Job>
Could you set down exactly the lines of the data below, starting at the one that holds "white carton [190,169,260,254] -> none" and ending at the one that holds "yellow capsule [265,278,290,324]", both included, and only those?

Data records>

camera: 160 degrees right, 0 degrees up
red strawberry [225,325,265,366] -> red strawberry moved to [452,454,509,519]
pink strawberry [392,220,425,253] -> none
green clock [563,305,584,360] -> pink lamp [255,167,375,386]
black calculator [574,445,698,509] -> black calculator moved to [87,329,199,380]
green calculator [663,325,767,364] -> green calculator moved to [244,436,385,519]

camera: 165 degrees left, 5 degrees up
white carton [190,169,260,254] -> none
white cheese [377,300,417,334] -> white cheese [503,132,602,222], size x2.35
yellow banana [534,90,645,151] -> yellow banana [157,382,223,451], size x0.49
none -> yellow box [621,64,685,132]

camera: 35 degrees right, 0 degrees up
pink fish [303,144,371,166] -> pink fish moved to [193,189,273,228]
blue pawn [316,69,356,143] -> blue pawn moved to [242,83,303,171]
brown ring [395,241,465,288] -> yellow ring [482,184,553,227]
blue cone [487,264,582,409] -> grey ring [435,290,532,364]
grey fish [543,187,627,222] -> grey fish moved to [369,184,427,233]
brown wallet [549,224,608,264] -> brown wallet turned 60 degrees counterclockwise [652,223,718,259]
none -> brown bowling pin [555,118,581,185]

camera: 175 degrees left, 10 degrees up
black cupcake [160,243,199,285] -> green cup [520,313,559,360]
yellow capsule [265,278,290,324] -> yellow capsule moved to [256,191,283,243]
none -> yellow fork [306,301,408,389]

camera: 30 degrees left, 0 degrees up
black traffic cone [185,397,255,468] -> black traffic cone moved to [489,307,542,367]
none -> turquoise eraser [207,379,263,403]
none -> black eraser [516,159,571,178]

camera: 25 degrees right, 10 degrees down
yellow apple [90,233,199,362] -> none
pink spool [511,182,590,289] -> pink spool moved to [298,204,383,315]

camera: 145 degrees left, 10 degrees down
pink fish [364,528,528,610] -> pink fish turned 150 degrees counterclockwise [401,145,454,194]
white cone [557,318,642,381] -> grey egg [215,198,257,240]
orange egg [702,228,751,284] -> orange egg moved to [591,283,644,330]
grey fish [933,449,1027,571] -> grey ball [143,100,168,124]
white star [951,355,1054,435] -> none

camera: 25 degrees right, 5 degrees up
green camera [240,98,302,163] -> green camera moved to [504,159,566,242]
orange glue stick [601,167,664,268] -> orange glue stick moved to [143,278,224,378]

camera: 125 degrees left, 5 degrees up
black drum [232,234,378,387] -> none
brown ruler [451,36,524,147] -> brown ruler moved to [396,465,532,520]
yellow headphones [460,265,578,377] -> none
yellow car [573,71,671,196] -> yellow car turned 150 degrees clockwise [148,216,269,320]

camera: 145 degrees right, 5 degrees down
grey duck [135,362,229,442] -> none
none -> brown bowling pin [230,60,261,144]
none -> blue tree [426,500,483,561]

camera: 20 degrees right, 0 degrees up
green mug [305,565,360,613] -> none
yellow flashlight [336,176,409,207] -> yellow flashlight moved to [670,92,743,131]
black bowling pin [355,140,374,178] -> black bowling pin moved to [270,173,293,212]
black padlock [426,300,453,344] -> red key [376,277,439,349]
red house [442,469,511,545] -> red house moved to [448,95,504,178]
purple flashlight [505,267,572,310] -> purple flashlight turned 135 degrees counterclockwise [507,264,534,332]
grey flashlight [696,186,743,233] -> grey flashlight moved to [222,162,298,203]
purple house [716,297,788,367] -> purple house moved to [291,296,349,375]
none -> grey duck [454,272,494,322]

Solution>
white carton [190,169,260,254] -> none
white cheese [377,300,417,334] -> white cheese [503,132,602,222], size x2.35
yellow banana [534,90,645,151] -> yellow banana [157,382,223,451], size x0.49
none -> yellow box [621,64,685,132]

camera: 35 degrees right, 0 degrees up
pink fish [303,144,371,166] -> pink fish moved to [193,189,273,228]
blue pawn [316,69,356,143] -> blue pawn moved to [242,83,303,171]
brown ring [395,241,465,288] -> yellow ring [482,184,553,227]
blue cone [487,264,582,409] -> grey ring [435,290,532,364]
grey fish [543,187,627,222] -> grey fish moved to [369,184,427,233]
brown wallet [549,224,608,264] -> brown wallet turned 60 degrees counterclockwise [652,223,718,259]
none -> brown bowling pin [555,118,581,185]

camera: 175 degrees left, 10 degrees up
black cupcake [160,243,199,285] -> green cup [520,313,559,360]
yellow capsule [265,278,290,324] -> yellow capsule moved to [256,191,283,243]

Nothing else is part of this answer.